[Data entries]
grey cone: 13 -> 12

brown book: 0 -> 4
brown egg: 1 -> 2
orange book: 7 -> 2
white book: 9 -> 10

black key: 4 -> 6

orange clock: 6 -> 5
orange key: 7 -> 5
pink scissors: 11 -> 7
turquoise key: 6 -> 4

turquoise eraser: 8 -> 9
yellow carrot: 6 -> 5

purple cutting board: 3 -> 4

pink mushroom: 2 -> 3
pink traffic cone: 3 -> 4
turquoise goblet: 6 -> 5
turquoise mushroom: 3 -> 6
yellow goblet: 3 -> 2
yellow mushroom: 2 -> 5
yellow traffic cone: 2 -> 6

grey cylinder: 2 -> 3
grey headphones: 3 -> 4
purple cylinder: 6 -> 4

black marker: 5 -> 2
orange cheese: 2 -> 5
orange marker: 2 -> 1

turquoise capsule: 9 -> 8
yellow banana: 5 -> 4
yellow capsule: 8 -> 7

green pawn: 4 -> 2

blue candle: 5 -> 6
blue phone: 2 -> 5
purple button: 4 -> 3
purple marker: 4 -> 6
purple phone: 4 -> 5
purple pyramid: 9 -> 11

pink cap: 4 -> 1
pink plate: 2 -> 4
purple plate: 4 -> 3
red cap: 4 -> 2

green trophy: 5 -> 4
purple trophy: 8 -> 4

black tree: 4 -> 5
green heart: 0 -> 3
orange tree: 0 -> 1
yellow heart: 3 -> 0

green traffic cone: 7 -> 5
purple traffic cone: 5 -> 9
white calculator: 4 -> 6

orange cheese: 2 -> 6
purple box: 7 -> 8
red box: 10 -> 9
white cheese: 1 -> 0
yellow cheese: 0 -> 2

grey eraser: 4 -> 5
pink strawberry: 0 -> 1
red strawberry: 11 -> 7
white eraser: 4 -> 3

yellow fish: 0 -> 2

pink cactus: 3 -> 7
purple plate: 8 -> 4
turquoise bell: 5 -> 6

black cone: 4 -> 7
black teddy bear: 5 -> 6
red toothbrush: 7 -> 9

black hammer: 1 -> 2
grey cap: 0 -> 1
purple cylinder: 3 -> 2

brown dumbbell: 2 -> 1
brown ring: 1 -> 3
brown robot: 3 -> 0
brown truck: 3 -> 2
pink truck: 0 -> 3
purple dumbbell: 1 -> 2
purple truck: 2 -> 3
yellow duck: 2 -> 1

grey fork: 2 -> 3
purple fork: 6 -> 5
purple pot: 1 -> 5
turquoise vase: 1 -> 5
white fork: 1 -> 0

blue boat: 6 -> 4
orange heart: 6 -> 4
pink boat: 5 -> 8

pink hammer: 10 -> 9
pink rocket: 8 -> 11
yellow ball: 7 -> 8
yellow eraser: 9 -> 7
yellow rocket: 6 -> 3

**WORK TO COMPLETE**
Return exactly the lines from the beginning of the data above through the one containing "purple traffic cone: 5 -> 9", please. Include both end lines and add nothing else.

**TASK SOLUTION**
grey cone: 13 -> 12

brown book: 0 -> 4
brown egg: 1 -> 2
orange book: 7 -> 2
white book: 9 -> 10

black key: 4 -> 6

orange clock: 6 -> 5
orange key: 7 -> 5
pink scissors: 11 -> 7
turquoise key: 6 -> 4

turquoise eraser: 8 -> 9
yellow carrot: 6 -> 5

purple cutting board: 3 -> 4

pink mushroom: 2 -> 3
pink traffic cone: 3 -> 4
turquoise goblet: 6 -> 5
turquoise mushroom: 3 -> 6
yellow goblet: 3 -> 2
yellow mushroom: 2 -> 5
yellow traffic cone: 2 -> 6

grey cylinder: 2 -> 3
grey headphones: 3 -> 4
purple cylinder: 6 -> 4

black marker: 5 -> 2
orange cheese: 2 -> 5
orange marker: 2 -> 1

turquoise capsule: 9 -> 8
yellow banana: 5 -> 4
yellow capsule: 8 -> 7

green pawn: 4 -> 2

blue candle: 5 -> 6
blue phone: 2 -> 5
purple button: 4 -> 3
purple marker: 4 -> 6
purple phone: 4 -> 5
purple pyramid: 9 -> 11

pink cap: 4 -> 1
pink plate: 2 -> 4
purple plate: 4 -> 3
red cap: 4 -> 2

green trophy: 5 -> 4
purple trophy: 8 -> 4

black tree: 4 -> 5
green heart: 0 -> 3
orange tree: 0 -> 1
yellow heart: 3 -> 0

green traffic cone: 7 -> 5
purple traffic cone: 5 -> 9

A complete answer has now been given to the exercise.